WORK TO COMPLETE
Only one stretch of the data below should be repeated: the lines from the line containing "camera: 55 degrees left, 0 degrees up" through the line containing "(529, 396) = (534, 147): pink", inclusive, exactly as they are.

EXTRACTED INFORMATION
□ □ □ □

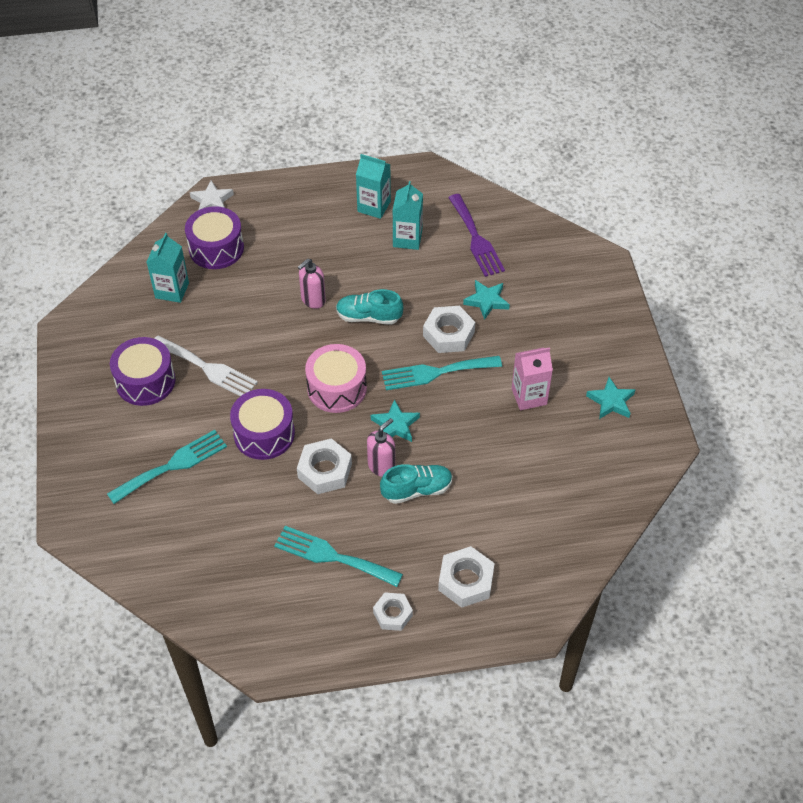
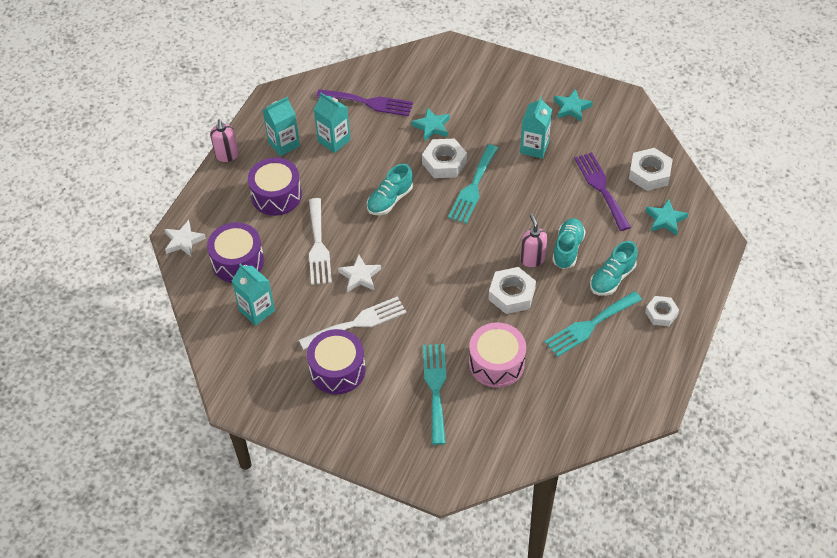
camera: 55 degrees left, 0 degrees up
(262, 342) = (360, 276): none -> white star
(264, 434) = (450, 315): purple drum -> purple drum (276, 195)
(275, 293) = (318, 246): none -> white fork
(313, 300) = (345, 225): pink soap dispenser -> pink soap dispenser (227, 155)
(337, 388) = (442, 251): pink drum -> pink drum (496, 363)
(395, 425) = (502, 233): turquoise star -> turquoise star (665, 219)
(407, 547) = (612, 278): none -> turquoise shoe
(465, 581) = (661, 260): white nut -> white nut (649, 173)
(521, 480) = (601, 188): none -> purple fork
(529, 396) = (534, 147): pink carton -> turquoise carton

□ □ □ □

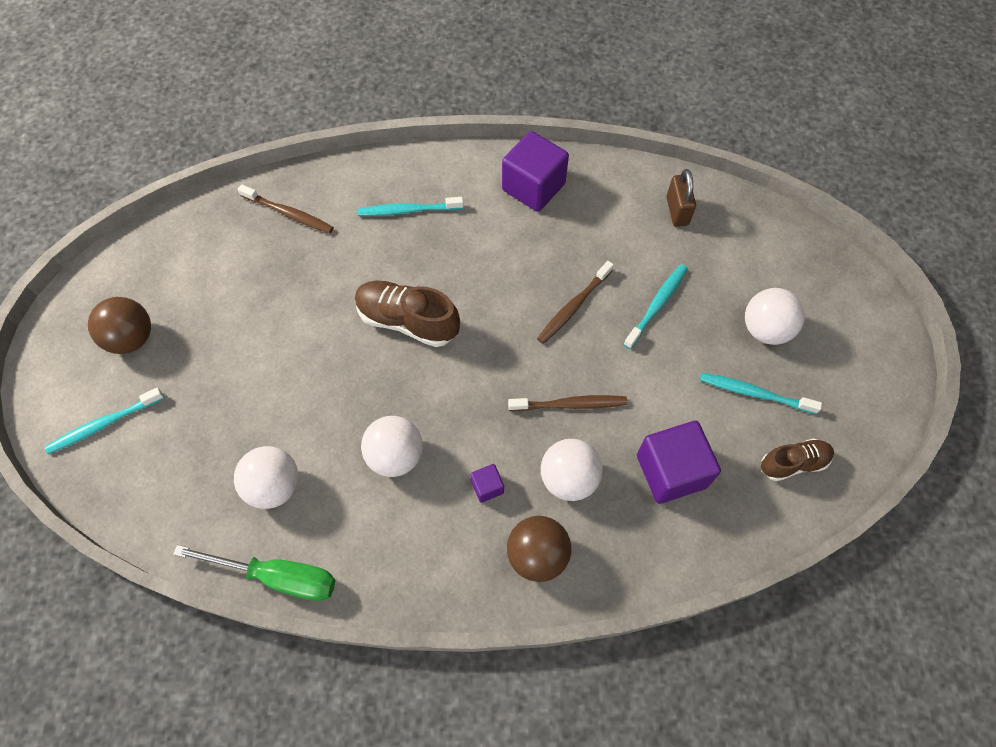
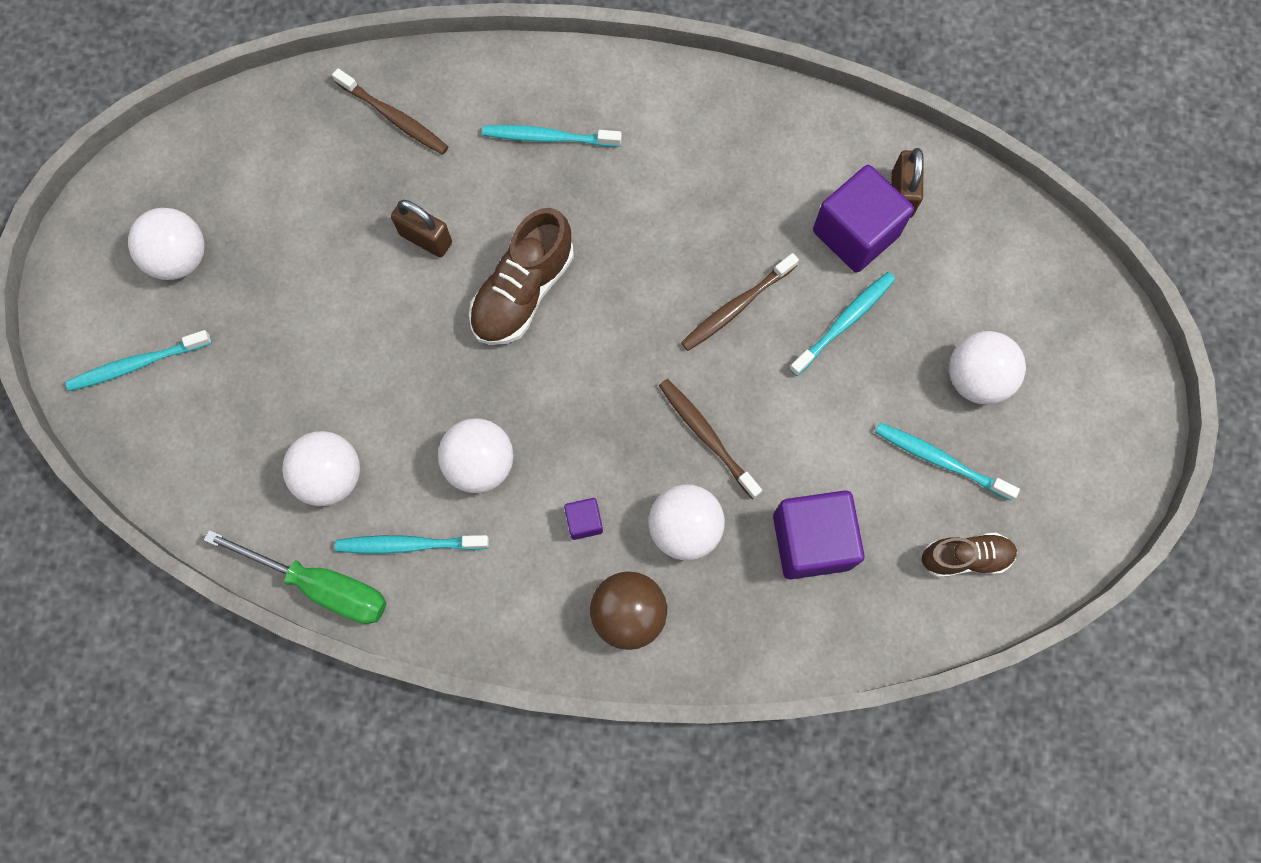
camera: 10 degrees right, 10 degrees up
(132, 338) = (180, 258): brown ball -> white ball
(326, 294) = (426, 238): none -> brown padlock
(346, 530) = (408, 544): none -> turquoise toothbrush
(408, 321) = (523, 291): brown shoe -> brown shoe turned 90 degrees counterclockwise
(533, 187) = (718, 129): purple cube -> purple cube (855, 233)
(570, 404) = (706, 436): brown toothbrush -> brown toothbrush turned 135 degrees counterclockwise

□ □ □ □

YOUR SOLUTION
camera: 55 degrees left, 0 degrees up
(262, 342) = (360, 276): none -> white star
(264, 434) = (450, 315): purple drum -> purple drum (276, 195)
(275, 293) = (318, 246): none -> white fork
(313, 300) = (345, 225): pink soap dispenser -> pink soap dispenser (227, 155)
(337, 388) = (442, 251): pink drum -> pink drum (496, 363)
(395, 425) = (502, 233): turquoise star -> turquoise star (665, 219)
(407, 547) = (612, 278): none -> turquoise shoe
(465, 581) = (661, 260): white nut -> white nut (649, 173)
(521, 480) = (601, 188): none -> purple fork
(529, 396) = (534, 147): pink carton -> turquoise carton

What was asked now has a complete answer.